(Itemized modification records)
------------------------

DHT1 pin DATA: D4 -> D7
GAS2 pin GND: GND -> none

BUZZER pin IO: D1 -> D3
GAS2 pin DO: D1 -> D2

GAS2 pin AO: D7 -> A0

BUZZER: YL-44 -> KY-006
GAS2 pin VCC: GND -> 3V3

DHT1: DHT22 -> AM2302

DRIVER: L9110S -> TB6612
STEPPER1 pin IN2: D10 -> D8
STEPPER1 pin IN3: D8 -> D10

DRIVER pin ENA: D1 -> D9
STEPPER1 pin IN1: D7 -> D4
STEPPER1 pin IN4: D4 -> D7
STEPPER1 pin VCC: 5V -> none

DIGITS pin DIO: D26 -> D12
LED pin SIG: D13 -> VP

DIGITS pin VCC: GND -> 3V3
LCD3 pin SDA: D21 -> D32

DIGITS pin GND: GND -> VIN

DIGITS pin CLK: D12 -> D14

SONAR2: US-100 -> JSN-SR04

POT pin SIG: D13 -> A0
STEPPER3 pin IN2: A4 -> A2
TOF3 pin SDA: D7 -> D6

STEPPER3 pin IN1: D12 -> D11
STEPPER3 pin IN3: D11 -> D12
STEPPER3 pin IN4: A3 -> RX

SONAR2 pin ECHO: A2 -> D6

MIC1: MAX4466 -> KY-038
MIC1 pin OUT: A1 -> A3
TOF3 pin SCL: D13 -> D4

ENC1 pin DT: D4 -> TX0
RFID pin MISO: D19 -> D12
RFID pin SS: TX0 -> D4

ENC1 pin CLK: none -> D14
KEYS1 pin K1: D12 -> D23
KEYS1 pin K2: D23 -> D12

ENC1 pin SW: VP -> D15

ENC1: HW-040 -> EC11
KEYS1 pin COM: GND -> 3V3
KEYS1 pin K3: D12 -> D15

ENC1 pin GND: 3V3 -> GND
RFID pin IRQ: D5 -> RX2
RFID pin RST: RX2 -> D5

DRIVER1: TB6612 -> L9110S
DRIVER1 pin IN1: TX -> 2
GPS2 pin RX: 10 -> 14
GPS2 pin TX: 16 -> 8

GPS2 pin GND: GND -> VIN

------------------------

PROBLEM STATEMENT: In the answer, every line above should be retyped exactly.

SOLUTION:
DHT1 pin DATA: D4 -> D7
GAS2 pin GND: GND -> none

BUZZER pin IO: D1 -> D3
GAS2 pin DO: D1 -> D2

GAS2 pin AO: D7 -> A0

BUZZER: YL-44 -> KY-006
GAS2 pin VCC: GND -> 3V3

DHT1: DHT22 -> AM2302

DRIVER: L9110S -> TB6612
STEPPER1 pin IN2: D10 -> D8
STEPPER1 pin IN3: D8 -> D10

DRIVER pin ENA: D1 -> D9
STEPPER1 pin IN1: D7 -> D4
STEPPER1 pin IN4: D4 -> D7
STEPPER1 pin VCC: 5V -> none

DIGITS pin DIO: D26 -> D12
LED pin SIG: D13 -> VP

DIGITS pin VCC: GND -> 3V3
LCD3 pin SDA: D21 -> D32

DIGITS pin GND: GND -> VIN

DIGITS pin CLK: D12 -> D14

SONAR2: US-100 -> JSN-SR04

POT pin SIG: D13 -> A0
STEPPER3 pin IN2: A4 -> A2
TOF3 pin SDA: D7 -> D6

STEPPER3 pin IN1: D12 -> D11
STEPPER3 pin IN3: D11 -> D12
STEPPER3 pin IN4: A3 -> RX

SONAR2 pin ECHO: A2 -> D6

MIC1: MAX4466 -> KY-038
MIC1 pin OUT: A1 -> A3
TOF3 pin SCL: D13 -> D4

ENC1 pin DT: D4 -> TX0
RFID pin MISO: D19 -> D12
RFID pin SS: TX0 -> D4

ENC1 pin CLK: none -> D14
KEYS1 pin K1: D12 -> D23
KEYS1 pin K2: D23 -> D12

ENC1 pin SW: VP -> D15

ENC1: HW-040 -> EC11
KEYS1 pin COM: GND -> 3V3
KEYS1 pin K3: D12 -> D15

ENC1 pin GND: 3V3 -> GND
RFID pin IRQ: D5 -> RX2
RFID pin RST: RX2 -> D5

DRIVER1: TB6612 -> L9110S
DRIVER1 pin IN1: TX -> 2
GPS2 pin RX: 10 -> 14
GPS2 pin TX: 16 -> 8

GPS2 pin GND: GND -> VIN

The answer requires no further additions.